Recorded information:
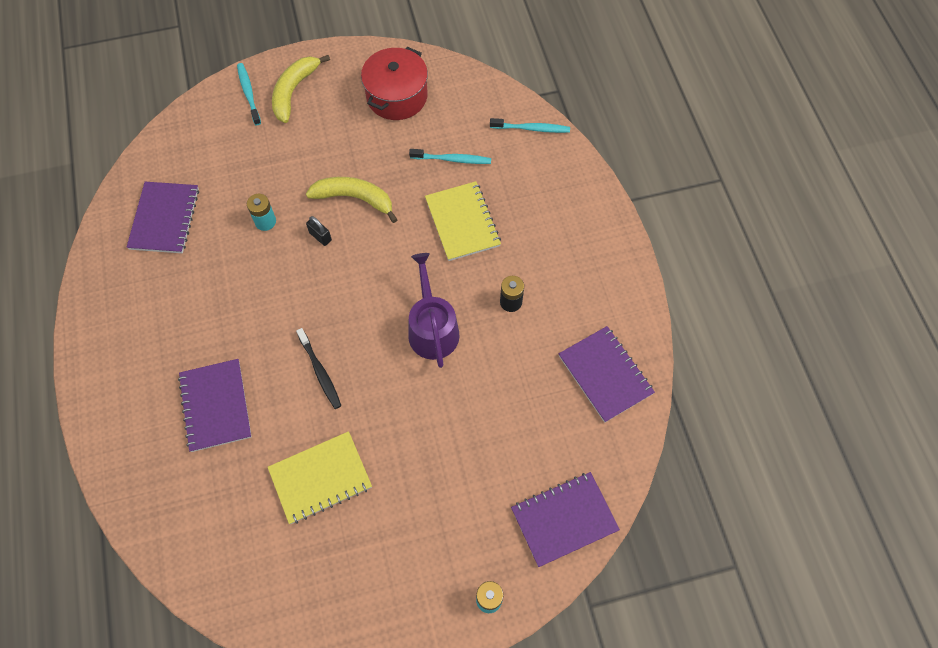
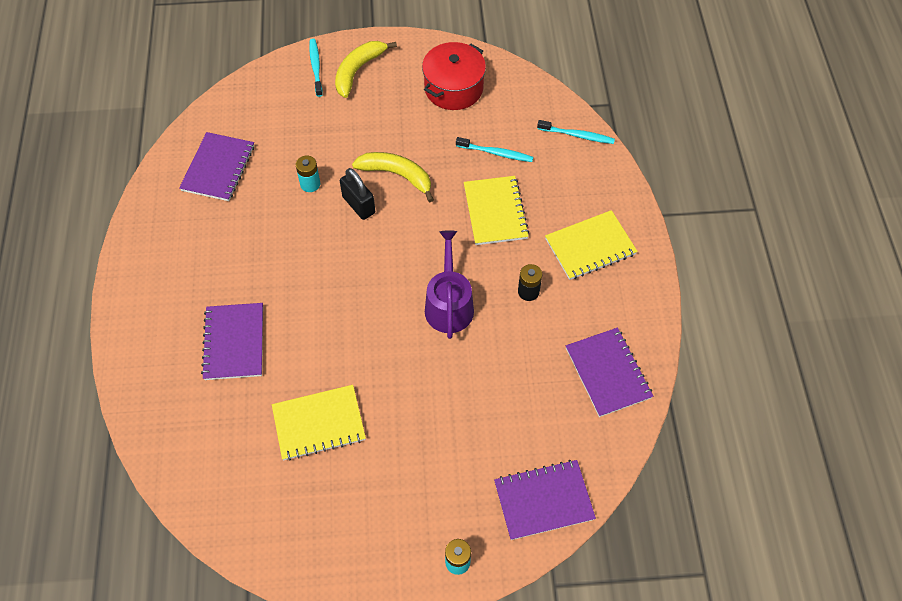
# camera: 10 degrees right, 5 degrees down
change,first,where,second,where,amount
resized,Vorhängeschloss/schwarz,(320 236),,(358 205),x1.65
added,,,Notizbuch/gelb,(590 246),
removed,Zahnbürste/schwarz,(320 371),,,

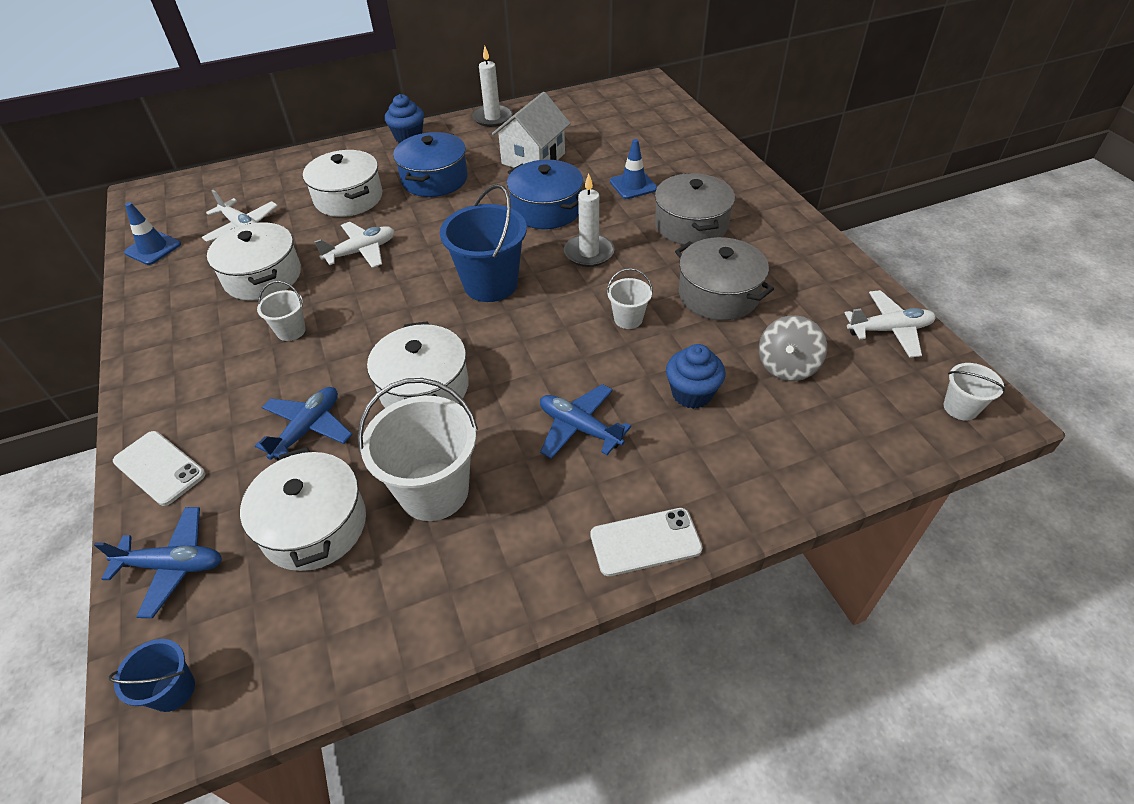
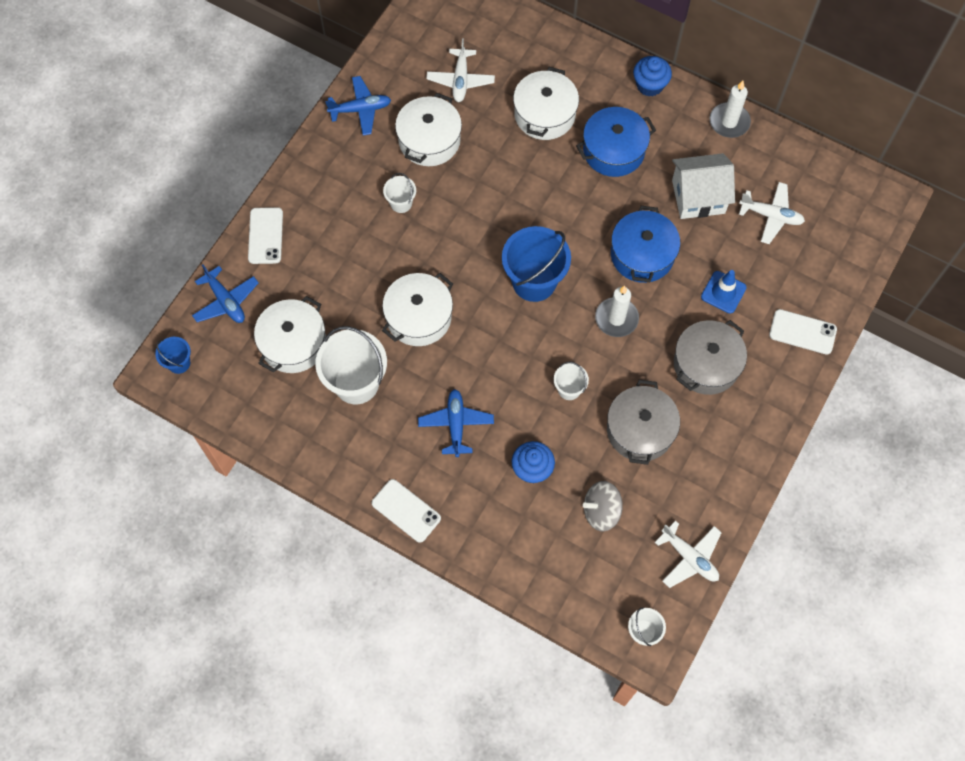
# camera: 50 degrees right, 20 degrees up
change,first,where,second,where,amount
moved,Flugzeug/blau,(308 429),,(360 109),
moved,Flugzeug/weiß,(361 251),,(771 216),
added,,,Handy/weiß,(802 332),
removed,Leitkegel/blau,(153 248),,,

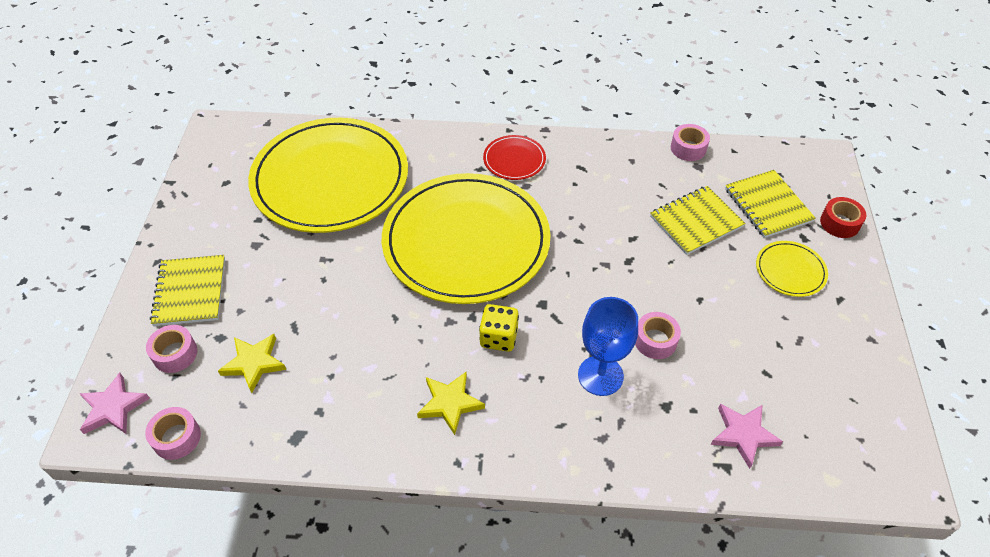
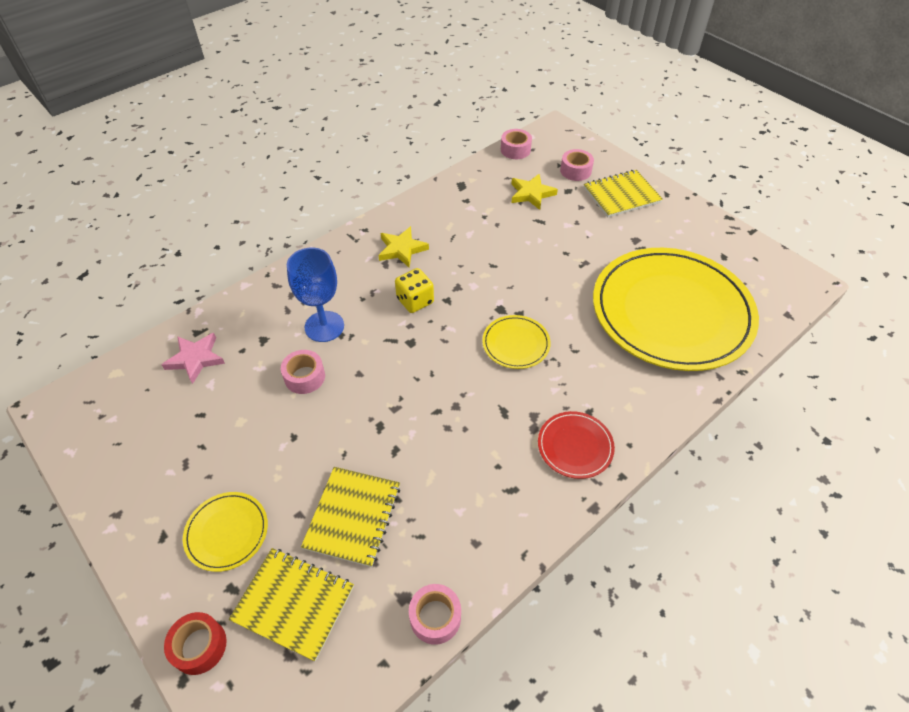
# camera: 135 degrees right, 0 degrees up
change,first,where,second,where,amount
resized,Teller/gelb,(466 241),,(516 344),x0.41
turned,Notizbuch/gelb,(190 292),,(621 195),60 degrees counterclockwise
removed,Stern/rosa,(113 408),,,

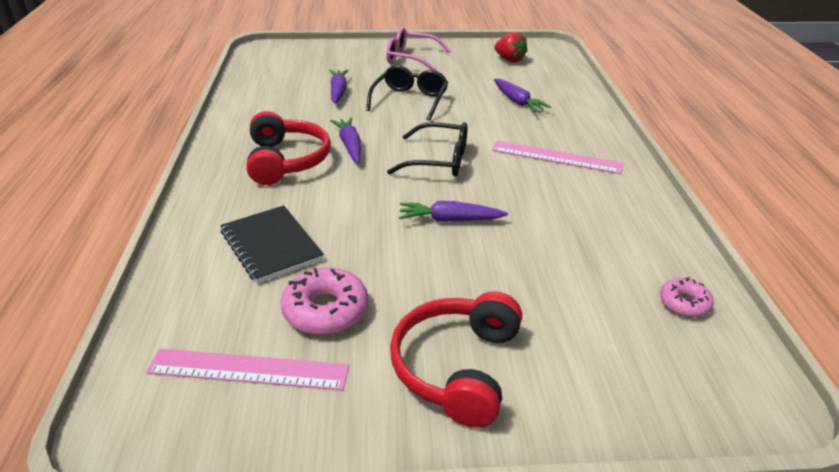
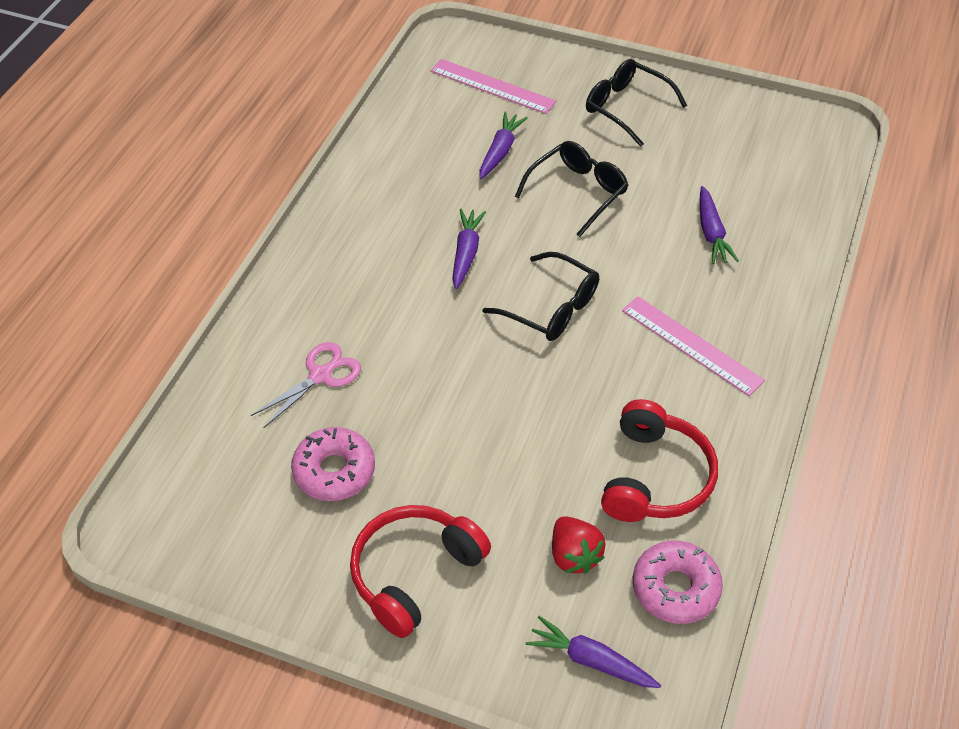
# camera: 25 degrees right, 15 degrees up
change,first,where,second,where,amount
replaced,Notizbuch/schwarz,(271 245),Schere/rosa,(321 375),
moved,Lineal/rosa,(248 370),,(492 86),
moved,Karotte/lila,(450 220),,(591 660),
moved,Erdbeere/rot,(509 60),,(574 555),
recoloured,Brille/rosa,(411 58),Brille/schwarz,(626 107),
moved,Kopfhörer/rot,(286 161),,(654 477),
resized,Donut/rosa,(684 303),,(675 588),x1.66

Work task: Each record above, in full: return it exactly, pictures excluded.

Solution to this problem:
# camera: 10 degrees right, 5 degrees down
change,first,where,second,where,amount
resized,Vorhängeschloss/schwarz,(320 236),,(358 205),x1.65
added,,,Notizbuch/gelb,(590 246),
removed,Zahnbürste/schwarz,(320 371),,,

# camera: 50 degrees right, 20 degrees up
change,first,where,second,where,amount
moved,Flugzeug/blau,(308 429),,(360 109),
moved,Flugzeug/weiß,(361 251),,(771 216),
added,,,Handy/weiß,(802 332),
removed,Leitkegel/blau,(153 248),,,

# camera: 135 degrees right, 0 degrees up
change,first,where,second,where,amount
resized,Teller/gelb,(466 241),,(516 344),x0.41
turned,Notizbuch/gelb,(190 292),,(621 195),60 degrees counterclockwise
removed,Stern/rosa,(113 408),,,

# camera: 25 degrees right, 15 degrees up
change,first,where,second,where,amount
replaced,Notizbuch/schwarz,(271 245),Schere/rosa,(321 375),
moved,Lineal/rosa,(248 370),,(492 86),
moved,Karotte/lila,(450 220),,(591 660),
moved,Erdbeere/rot,(509 60),,(574 555),
recoloured,Brille/rosa,(411 58),Brille/schwarz,(626 107),
moved,Kopfhörer/rot,(286 161),,(654 477),
resized,Donut/rosa,(684 303),,(675 588),x1.66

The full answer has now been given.